▶ [The problem]: Report back the lines in this listing that carry the string "none".
--- Data segment Enclosed Below ---
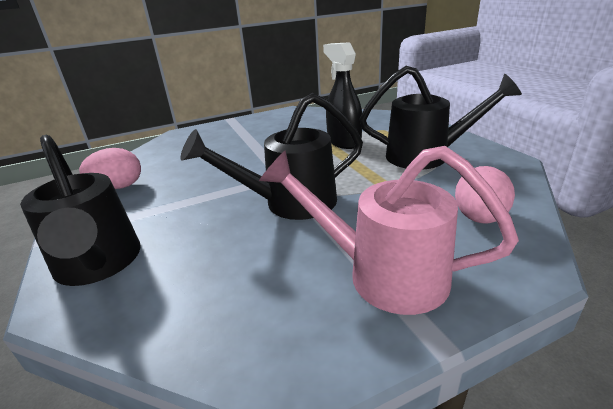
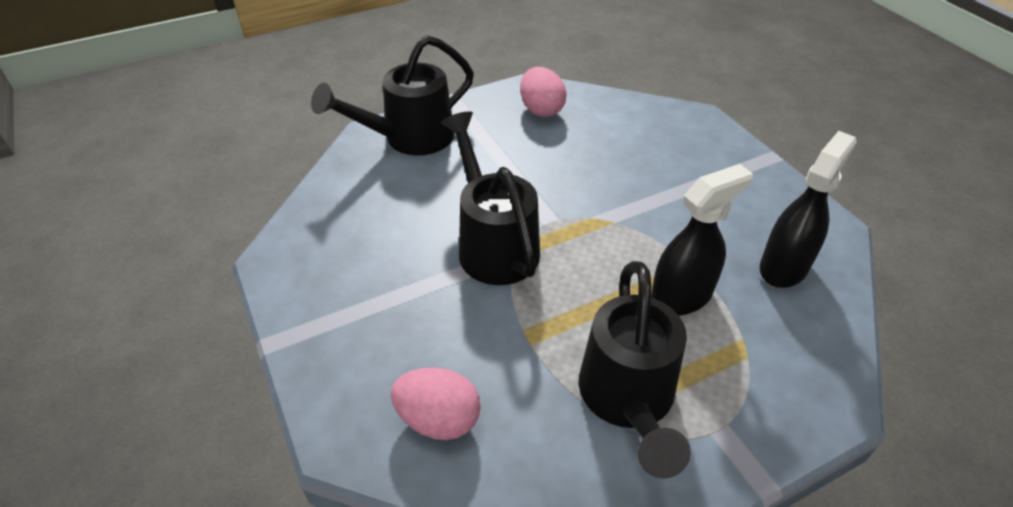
camera: 85 degrees right, 15 degrees up
pink watering can [259,146,519,315] -> none
none -> black spray bottle [760,131,857,288]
--- End of Enclosed Data segment ---
▶ [Result below]:
pink watering can [259,146,519,315] -> none
none -> black spray bottle [760,131,857,288]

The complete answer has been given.